[Stored dataset items]

╔══

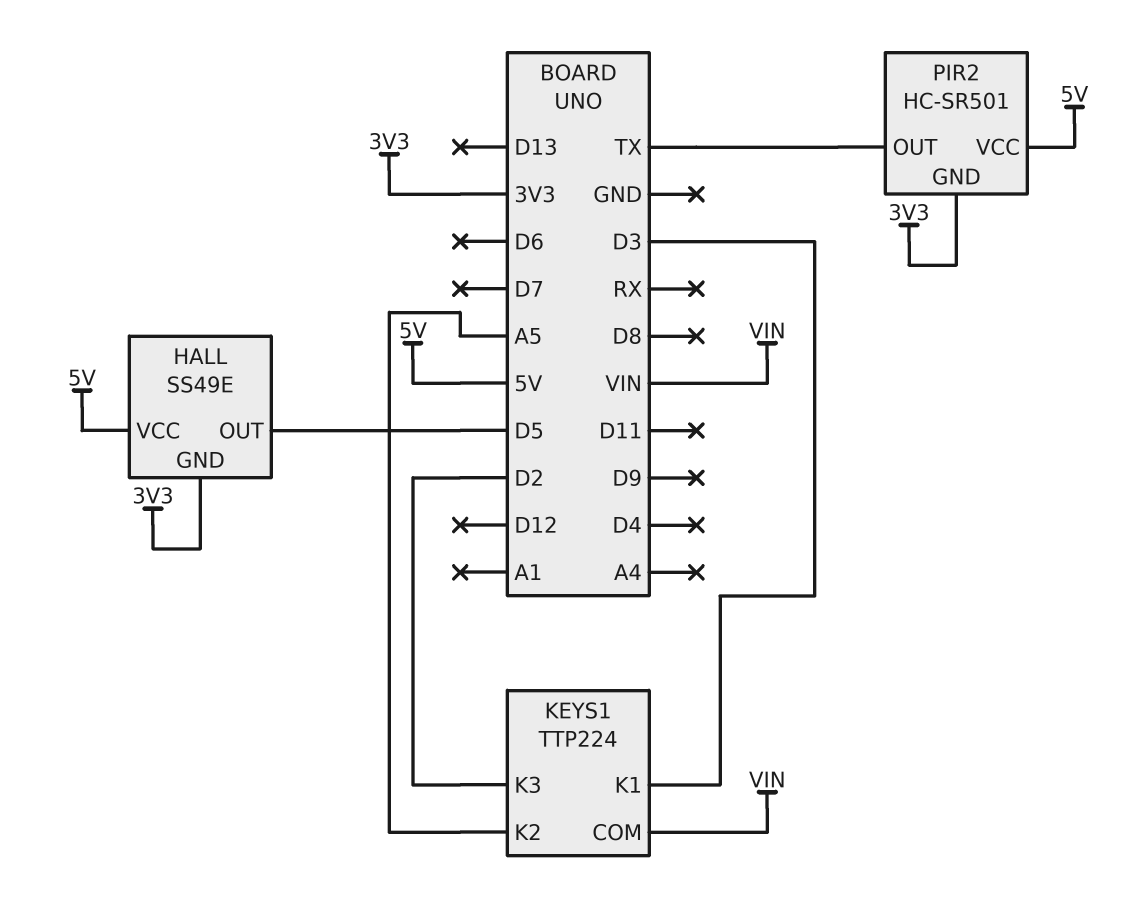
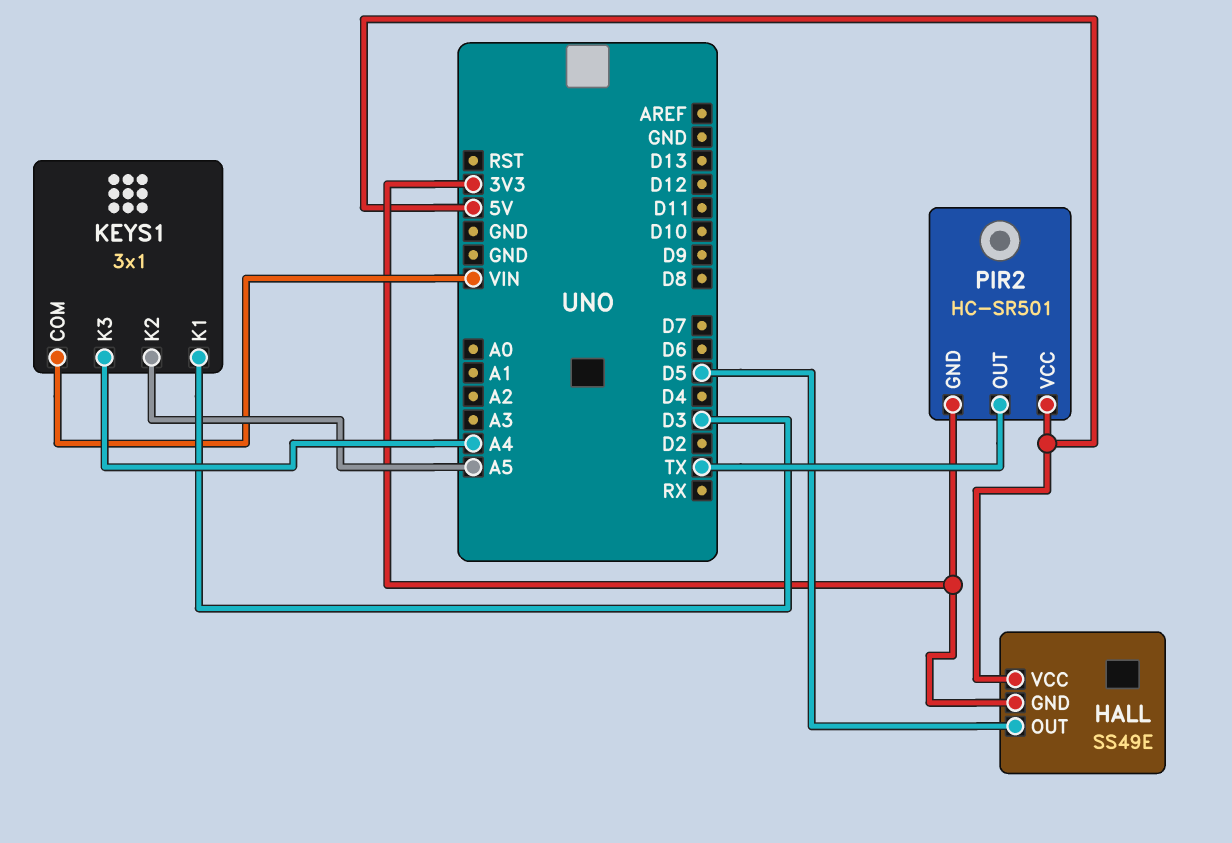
KEYS1: TTP224 -> 3x1
KEYS1 pin K3: D2 -> A4

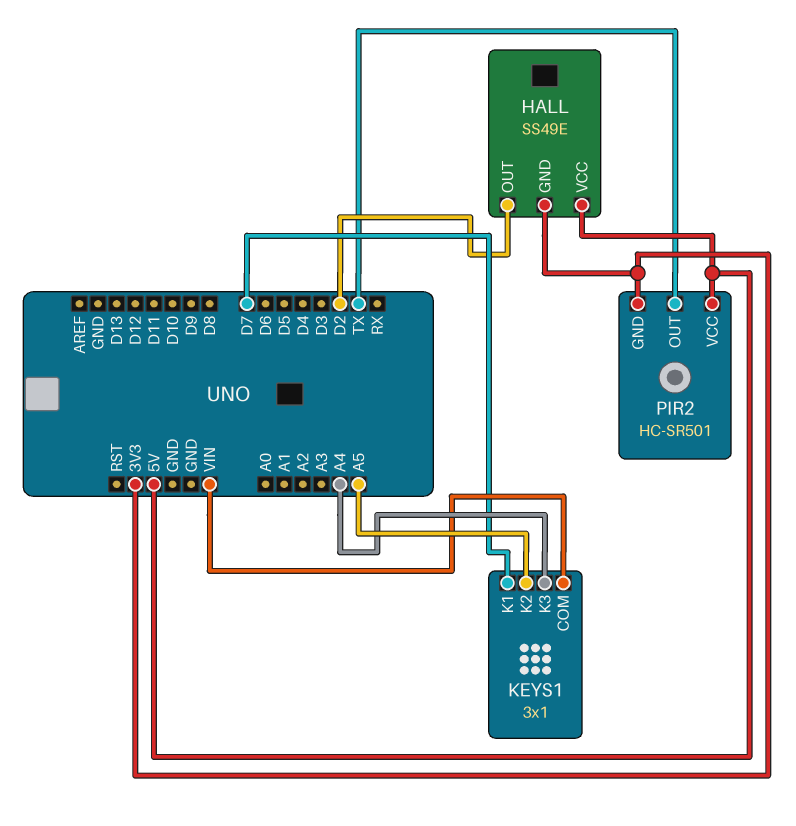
HALL pin OUT: D5 -> D2
KEYS1 pin K1: D3 -> D7

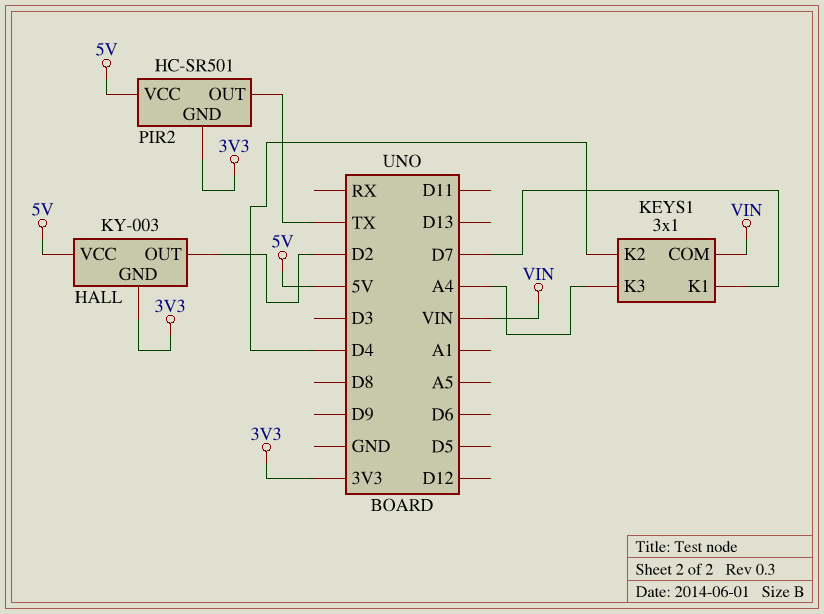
HALL: SS49E -> KY-003
KEYS1 pin K2: A5 -> D4

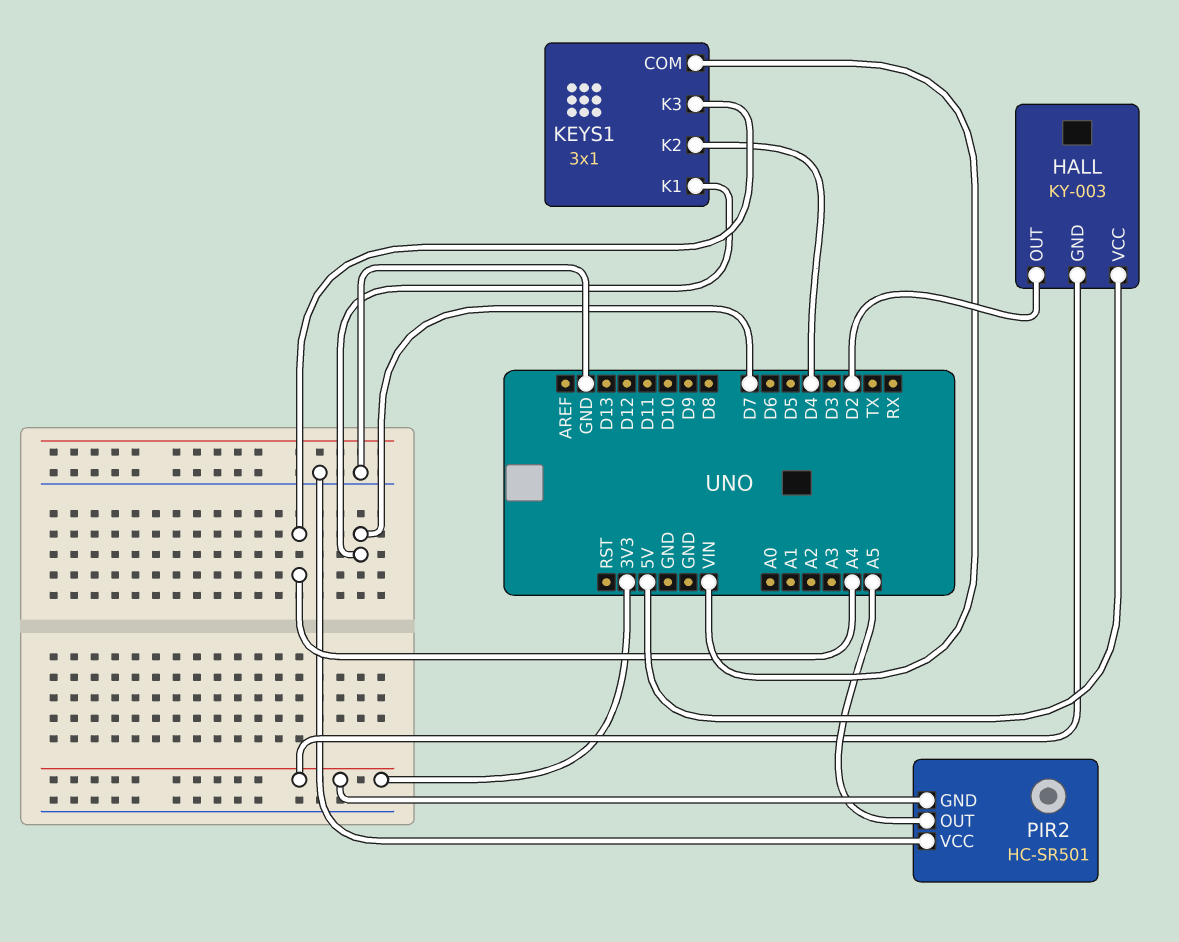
PIR2 pin OUT: TX -> A5
PIR2 pin VCC: 5V -> GND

╚══

▶ What the task asks:
Only the lines from the one containing "KEYS1 pin K1: D3 -> D7" through the end of the records should be copied, exactly and with both ends included; the pictures should not.

▶ Written reply:
KEYS1 pin K1: D3 -> D7

HALL: SS49E -> KY-003
KEYS1 pin K2: A5 -> D4

PIR2 pin OUT: TX -> A5
PIR2 pin VCC: 5V -> GND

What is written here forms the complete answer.